--- What to produce ---
In the following listing, find the lines containing "grey" and report them.
--- Data extract ---
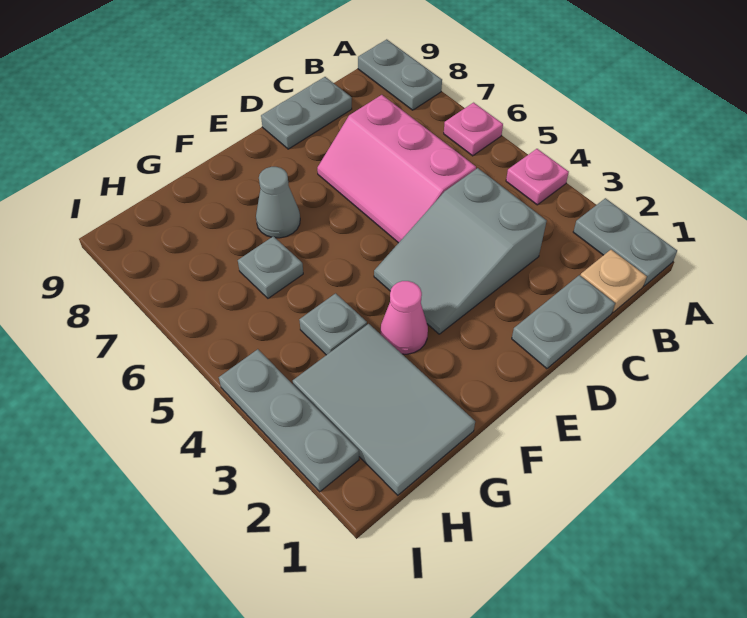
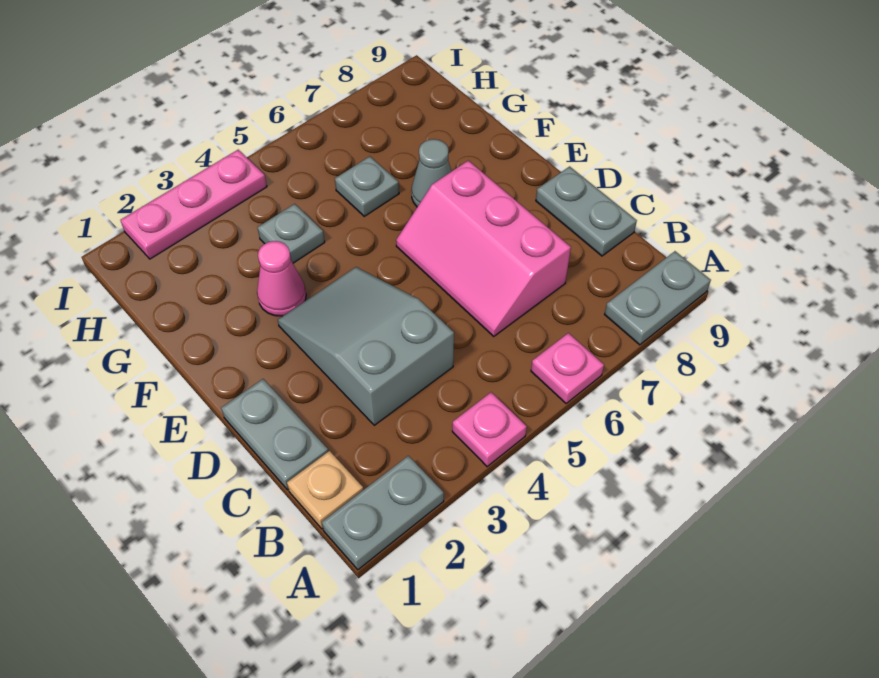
pink slope C5:D7 level 1 top C -> pink slope C6:E7 level 1 top 7
grey tile G1:H3 level 1 -> none
grey plate I2:I4 level 1 -> pink plate I2:I4 level 1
---
--- Reply ---
grey tile G1:H3 level 1 -> none
grey plate I2:I4 level 1 -> pink plate I2:I4 level 1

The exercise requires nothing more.